» REQUIRED ACTION: Look for "The pionek [fioletowy]" in the records below, then copy that line and every line after it, exactly and with nothing added.

» Items from a data source:
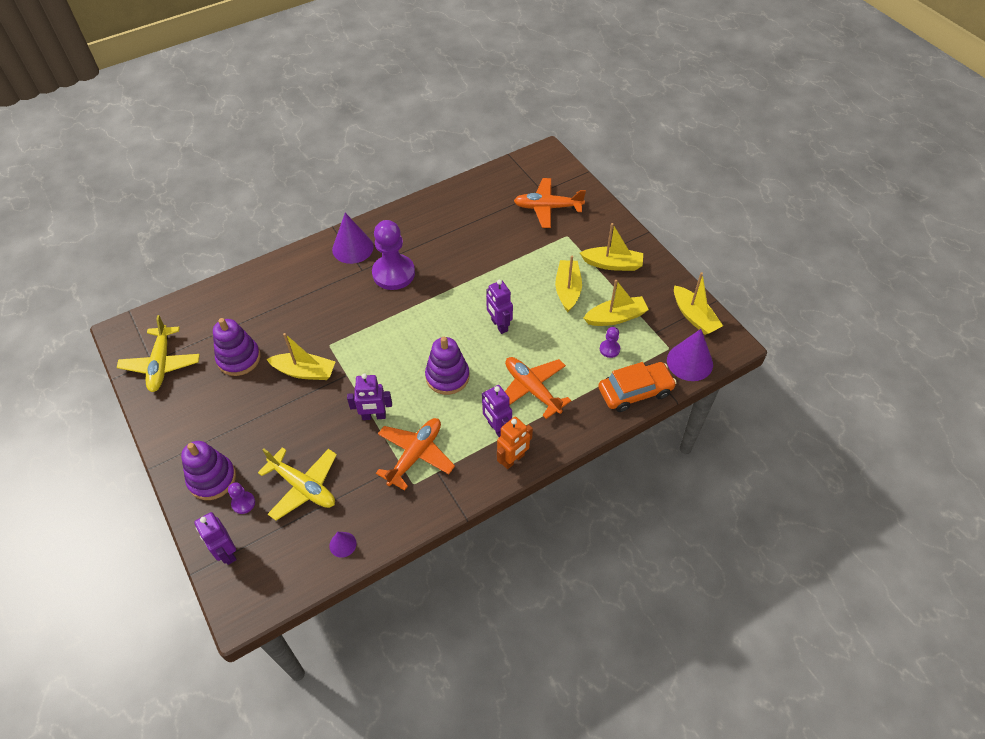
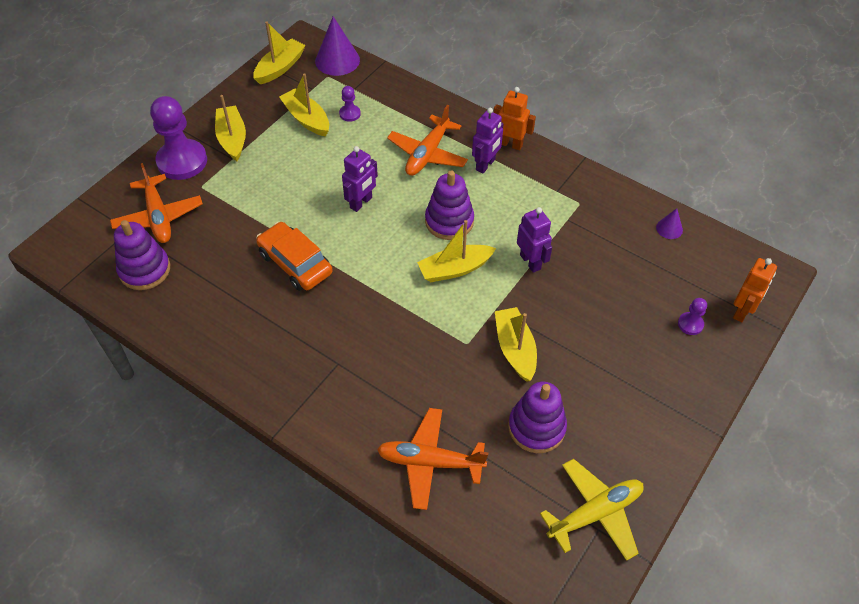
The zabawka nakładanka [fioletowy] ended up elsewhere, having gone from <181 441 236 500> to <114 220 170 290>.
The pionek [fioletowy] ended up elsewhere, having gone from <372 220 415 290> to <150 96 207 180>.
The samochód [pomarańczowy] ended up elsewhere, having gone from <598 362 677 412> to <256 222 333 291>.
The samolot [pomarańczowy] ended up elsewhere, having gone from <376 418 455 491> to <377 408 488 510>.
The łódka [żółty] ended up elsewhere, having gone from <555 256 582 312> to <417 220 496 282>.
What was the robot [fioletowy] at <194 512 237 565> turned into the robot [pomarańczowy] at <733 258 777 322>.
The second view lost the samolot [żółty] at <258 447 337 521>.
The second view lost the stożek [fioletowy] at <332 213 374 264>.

» SOLUTION FOR THIS PROBLEM:
The pionek [fioletowy] ended up elsewhere, having gone from <372 220 415 290> to <150 96 207 180>.
The samochód [pomarańczowy] ended up elsewhere, having gone from <598 362 677 412> to <256 222 333 291>.
The samolot [pomarańczowy] ended up elsewhere, having gone from <376 418 455 491> to <377 408 488 510>.
The łódka [żółty] ended up elsewhere, having gone from <555 256 582 312> to <417 220 496 282>.
What was the robot [fioletowy] at <194 512 237 565> turned into the robot [pomarańczowy] at <733 258 777 322>.
The second view lost the samolot [żółty] at <258 447 337 521>.
The second view lost the stożek [fioletowy] at <332 213 374 264>.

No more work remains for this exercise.